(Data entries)
________
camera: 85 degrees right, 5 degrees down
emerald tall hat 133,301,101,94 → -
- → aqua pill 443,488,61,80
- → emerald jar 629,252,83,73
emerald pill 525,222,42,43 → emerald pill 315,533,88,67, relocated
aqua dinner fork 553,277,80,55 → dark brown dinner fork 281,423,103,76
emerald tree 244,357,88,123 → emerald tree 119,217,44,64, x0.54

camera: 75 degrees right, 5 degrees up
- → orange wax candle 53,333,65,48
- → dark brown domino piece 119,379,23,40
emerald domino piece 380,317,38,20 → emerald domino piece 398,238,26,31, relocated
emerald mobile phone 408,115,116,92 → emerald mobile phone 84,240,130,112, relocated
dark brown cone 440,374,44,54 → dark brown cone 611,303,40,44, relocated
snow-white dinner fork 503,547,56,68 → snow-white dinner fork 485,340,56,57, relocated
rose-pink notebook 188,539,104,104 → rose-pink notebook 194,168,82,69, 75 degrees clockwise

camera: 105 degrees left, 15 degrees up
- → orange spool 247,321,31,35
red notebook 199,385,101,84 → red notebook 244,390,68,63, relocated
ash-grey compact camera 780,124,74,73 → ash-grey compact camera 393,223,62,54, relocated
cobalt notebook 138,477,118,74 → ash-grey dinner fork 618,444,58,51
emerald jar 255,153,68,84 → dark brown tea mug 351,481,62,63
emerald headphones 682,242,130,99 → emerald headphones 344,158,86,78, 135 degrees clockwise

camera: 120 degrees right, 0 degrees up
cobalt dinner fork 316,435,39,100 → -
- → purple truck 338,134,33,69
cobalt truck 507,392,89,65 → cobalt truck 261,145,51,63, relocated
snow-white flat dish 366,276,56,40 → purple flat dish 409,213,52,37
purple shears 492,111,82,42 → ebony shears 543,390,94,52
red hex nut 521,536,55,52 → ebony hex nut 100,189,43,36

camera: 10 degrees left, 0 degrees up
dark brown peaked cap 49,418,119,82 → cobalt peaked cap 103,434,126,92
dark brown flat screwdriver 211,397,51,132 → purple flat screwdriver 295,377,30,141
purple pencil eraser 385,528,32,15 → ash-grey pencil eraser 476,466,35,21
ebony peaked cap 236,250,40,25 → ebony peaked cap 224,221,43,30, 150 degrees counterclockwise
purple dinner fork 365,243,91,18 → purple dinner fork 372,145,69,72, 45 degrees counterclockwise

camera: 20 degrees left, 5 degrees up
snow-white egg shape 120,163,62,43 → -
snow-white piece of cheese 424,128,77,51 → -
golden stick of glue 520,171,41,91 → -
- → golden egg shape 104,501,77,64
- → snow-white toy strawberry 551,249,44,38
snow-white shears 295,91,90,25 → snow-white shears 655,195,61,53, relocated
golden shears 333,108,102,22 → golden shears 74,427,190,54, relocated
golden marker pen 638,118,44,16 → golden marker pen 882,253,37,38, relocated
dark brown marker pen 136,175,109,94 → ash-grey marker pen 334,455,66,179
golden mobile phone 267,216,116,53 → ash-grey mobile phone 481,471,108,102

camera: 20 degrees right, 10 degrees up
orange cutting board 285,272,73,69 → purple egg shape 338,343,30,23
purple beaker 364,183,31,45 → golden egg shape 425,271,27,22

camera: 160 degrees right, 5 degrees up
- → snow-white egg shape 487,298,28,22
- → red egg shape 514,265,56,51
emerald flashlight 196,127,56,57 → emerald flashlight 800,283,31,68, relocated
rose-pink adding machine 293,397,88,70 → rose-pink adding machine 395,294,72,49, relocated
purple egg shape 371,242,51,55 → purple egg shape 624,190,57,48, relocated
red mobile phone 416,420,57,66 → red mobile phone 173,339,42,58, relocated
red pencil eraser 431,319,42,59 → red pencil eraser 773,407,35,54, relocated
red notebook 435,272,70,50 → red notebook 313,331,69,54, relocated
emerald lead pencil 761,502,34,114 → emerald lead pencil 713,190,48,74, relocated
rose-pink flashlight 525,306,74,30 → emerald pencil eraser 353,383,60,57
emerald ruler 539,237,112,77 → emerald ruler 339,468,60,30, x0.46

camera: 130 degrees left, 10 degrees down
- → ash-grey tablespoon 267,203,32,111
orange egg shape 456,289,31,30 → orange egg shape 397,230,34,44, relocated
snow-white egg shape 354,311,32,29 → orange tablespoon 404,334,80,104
________
◆ Task directions ◆
Beginning at the line with "- → orange wax candle 53,333,65,48" and stopping after the line with "emerald jar 255,153,68,84", please write out every line of the data above exactly and nothing else.

◆ Written answer ◆
- → orange wax candle 53,333,65,48
- → dark brown domino piece 119,379,23,40
emerald domino piece 380,317,38,20 → emerald domino piece 398,238,26,31, relocated
emerald mobile phone 408,115,116,92 → emerald mobile phone 84,240,130,112, relocated
dark brown cone 440,374,44,54 → dark brown cone 611,303,40,44, relocated
snow-white dinner fork 503,547,56,68 → snow-white dinner fork 485,340,56,57, relocated
rose-pink notebook 188,539,104,104 → rose-pink notebook 194,168,82,69, 75 degrees clockwise

camera: 105 degrees left, 15 degrees up
- → orange spool 247,321,31,35
red notebook 199,385,101,84 → red notebook 244,390,68,63, relocated
ash-grey compact camera 780,124,74,73 → ash-grey compact camera 393,223,62,54, relocated
cobalt notebook 138,477,118,74 → ash-grey dinner fork 618,444,58,51
emerald jar 255,153,68,84 → dark brown tea mug 351,481,62,63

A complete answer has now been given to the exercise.